### Task to complete
Copy each line of the data below, character for character.

---------- Data ----------

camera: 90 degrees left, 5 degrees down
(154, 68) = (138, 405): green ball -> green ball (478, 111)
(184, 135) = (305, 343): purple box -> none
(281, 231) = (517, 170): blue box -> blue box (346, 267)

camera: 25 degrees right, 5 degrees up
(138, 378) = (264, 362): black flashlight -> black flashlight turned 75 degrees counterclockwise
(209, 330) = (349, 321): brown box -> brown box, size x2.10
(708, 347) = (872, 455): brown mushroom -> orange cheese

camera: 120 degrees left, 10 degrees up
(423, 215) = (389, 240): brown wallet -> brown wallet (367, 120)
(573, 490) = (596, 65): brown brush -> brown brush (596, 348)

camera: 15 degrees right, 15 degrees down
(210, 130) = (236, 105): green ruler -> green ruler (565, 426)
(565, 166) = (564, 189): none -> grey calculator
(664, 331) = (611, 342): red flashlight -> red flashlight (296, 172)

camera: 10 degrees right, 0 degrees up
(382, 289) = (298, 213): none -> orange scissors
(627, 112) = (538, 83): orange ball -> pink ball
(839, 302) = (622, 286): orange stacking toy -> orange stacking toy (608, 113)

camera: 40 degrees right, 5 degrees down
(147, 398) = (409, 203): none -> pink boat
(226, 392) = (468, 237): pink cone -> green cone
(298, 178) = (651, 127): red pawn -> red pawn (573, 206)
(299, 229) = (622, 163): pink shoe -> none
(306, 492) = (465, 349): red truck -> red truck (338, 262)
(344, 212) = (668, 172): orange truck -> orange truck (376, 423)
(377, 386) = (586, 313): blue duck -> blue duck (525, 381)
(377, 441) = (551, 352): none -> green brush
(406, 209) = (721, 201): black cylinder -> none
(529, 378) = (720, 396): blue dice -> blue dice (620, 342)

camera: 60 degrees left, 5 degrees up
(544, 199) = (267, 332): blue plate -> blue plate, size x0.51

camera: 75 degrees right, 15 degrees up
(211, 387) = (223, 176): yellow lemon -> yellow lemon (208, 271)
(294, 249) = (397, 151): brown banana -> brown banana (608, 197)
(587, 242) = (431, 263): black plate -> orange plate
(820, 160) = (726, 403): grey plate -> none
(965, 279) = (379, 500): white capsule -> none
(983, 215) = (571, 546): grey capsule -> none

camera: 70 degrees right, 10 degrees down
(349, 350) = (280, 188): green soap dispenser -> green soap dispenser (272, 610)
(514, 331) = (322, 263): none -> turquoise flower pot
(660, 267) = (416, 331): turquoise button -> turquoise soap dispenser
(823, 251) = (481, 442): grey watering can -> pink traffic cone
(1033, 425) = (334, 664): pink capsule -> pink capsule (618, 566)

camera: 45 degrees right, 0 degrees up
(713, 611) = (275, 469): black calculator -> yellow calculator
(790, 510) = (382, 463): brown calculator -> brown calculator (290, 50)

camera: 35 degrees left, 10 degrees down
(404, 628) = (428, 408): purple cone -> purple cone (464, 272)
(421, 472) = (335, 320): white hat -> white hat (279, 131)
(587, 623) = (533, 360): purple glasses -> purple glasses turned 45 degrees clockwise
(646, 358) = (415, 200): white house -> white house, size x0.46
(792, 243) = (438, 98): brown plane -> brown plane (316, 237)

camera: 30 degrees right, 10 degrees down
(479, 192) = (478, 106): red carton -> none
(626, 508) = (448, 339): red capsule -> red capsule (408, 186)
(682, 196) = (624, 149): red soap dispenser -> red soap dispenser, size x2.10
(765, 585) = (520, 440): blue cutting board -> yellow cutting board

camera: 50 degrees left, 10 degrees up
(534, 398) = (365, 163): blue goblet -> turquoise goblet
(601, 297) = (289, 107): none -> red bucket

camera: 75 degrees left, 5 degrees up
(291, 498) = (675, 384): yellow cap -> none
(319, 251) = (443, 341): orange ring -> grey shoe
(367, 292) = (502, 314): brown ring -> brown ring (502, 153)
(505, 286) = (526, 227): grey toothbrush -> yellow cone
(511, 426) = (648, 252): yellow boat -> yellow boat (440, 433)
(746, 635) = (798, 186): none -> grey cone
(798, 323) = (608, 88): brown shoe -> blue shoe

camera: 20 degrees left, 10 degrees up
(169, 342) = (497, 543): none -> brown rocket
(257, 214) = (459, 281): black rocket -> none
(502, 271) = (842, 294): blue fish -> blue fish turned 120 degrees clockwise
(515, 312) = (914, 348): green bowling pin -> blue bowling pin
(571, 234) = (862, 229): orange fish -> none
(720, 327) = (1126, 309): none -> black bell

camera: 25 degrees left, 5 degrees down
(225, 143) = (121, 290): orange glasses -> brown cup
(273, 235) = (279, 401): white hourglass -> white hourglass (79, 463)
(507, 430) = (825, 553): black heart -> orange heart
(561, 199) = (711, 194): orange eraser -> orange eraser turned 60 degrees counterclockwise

----------

### Reply
camera: 90 degrees left, 5 degrees down
(154, 68) = (138, 405): green ball -> green ball (478, 111)
(184, 135) = (305, 343): purple box -> none
(281, 231) = (517, 170): blue box -> blue box (346, 267)

camera: 25 degrees right, 5 degrees up
(138, 378) = (264, 362): black flashlight -> black flashlight turned 75 degrees counterclockwise
(209, 330) = (349, 321): brown box -> brown box, size x2.10
(708, 347) = (872, 455): brown mushroom -> orange cheese

camera: 120 degrees left, 10 degrees up
(423, 215) = (389, 240): brown wallet -> brown wallet (367, 120)
(573, 490) = (596, 65): brown brush -> brown brush (596, 348)

camera: 15 degrees right, 15 degrees down
(210, 130) = (236, 105): green ruler -> green ruler (565, 426)
(565, 166) = (564, 189): none -> grey calculator
(664, 331) = (611, 342): red flashlight -> red flashlight (296, 172)

camera: 10 degrees right, 0 degrees up
(382, 289) = (298, 213): none -> orange scissors
(627, 112) = (538, 83): orange ball -> pink ball
(839, 302) = (622, 286): orange stacking toy -> orange stacking toy (608, 113)

camera: 40 degrees right, 5 degrees down
(147, 398) = (409, 203): none -> pink boat
(226, 392) = (468, 237): pink cone -> green cone
(298, 178) = (651, 127): red pawn -> red pawn (573, 206)
(299, 229) = (622, 163): pink shoe -> none
(306, 492) = (465, 349): red truck -> red truck (338, 262)
(344, 212) = (668, 172): orange truck -> orange truck (376, 423)
(377, 386) = (586, 313): blue duck -> blue duck (525, 381)
(377, 441) = (551, 352): none -> green brush
(406, 209) = (721, 201): black cylinder -> none
(529, 378) = (720, 396): blue dice -> blue dice (620, 342)

camera: 60 degrees left, 5 degrees up
(544, 199) = (267, 332): blue plate -> blue plate, size x0.51

camera: 75 degrees right, 15 degrees up
(211, 387) = (223, 176): yellow lemon -> yellow lemon (208, 271)
(294, 249) = (397, 151): brown banana -> brown banana (608, 197)
(587, 242) = (431, 263): black plate -> orange plate
(820, 160) = (726, 403): grey plate -> none
(965, 279) = (379, 500): white capsule -> none
(983, 215) = (571, 546): grey capsule -> none

camera: 70 degrees right, 10 degrees down
(349, 350) = (280, 188): green soap dispenser -> green soap dispenser (272, 610)
(514, 331) = (322, 263): none -> turquoise flower pot
(660, 267) = (416, 331): turquoise button -> turquoise soap dispenser
(823, 251) = (481, 442): grey watering can -> pink traffic cone
(1033, 425) = (334, 664): pink capsule -> pink capsule (618, 566)

camera: 45 degrees right, 0 degrees up
(713, 611) = (275, 469): black calculator -> yellow calculator
(790, 510) = (382, 463): brown calculator -> brown calculator (290, 50)

camera: 35 degrees left, 10 degrees down
(404, 628) = (428, 408): purple cone -> purple cone (464, 272)
(421, 472) = (335, 320): white hat -> white hat (279, 131)
(587, 623) = (533, 360): purple glasses -> purple glasses turned 45 degrees clockwise
(646, 358) = (415, 200): white house -> white house, size x0.46
(792, 243) = (438, 98): brown plane -> brown plane (316, 237)

camera: 30 degrees right, 10 degrees down
(479, 192) = (478, 106): red carton -> none
(626, 508) = (448, 339): red capsule -> red capsule (408, 186)
(682, 196) = (624, 149): red soap dispenser -> red soap dispenser, size x2.10
(765, 585) = (520, 440): blue cutting board -> yellow cutting board

camera: 50 degrees left, 10 degrees up
(534, 398) = (365, 163): blue goblet -> turquoise goblet
(601, 297) = (289, 107): none -> red bucket

camera: 75 degrees left, 5 degrees up
(291, 498) = (675, 384): yellow cap -> none
(319, 251) = (443, 341): orange ring -> grey shoe
(367, 292) = (502, 314): brown ring -> brown ring (502, 153)
(505, 286) = (526, 227): grey toothbrush -> yellow cone
(511, 426) = (648, 252): yellow boat -> yellow boat (440, 433)
(746, 635) = (798, 186): none -> grey cone
(798, 323) = (608, 88): brown shoe -> blue shoe

camera: 20 degrees left, 10 degrees up
(169, 342) = (497, 543): none -> brown rocket
(257, 214) = (459, 281): black rocket -> none
(502, 271) = (842, 294): blue fish -> blue fish turned 120 degrees clockwise
(515, 312) = (914, 348): green bowling pin -> blue bowling pin
(571, 234) = (862, 229): orange fish -> none
(720, 327) = (1126, 309): none -> black bell

camera: 25 degrees left, 5 degrees down
(225, 143) = (121, 290): orange glasses -> brown cup
(273, 235) = (279, 401): white hourglass -> white hourglass (79, 463)
(507, 430) = (825, 553): black heart -> orange heart
(561, 199) = (711, 194): orange eraser -> orange eraser turned 60 degrees counterclockwise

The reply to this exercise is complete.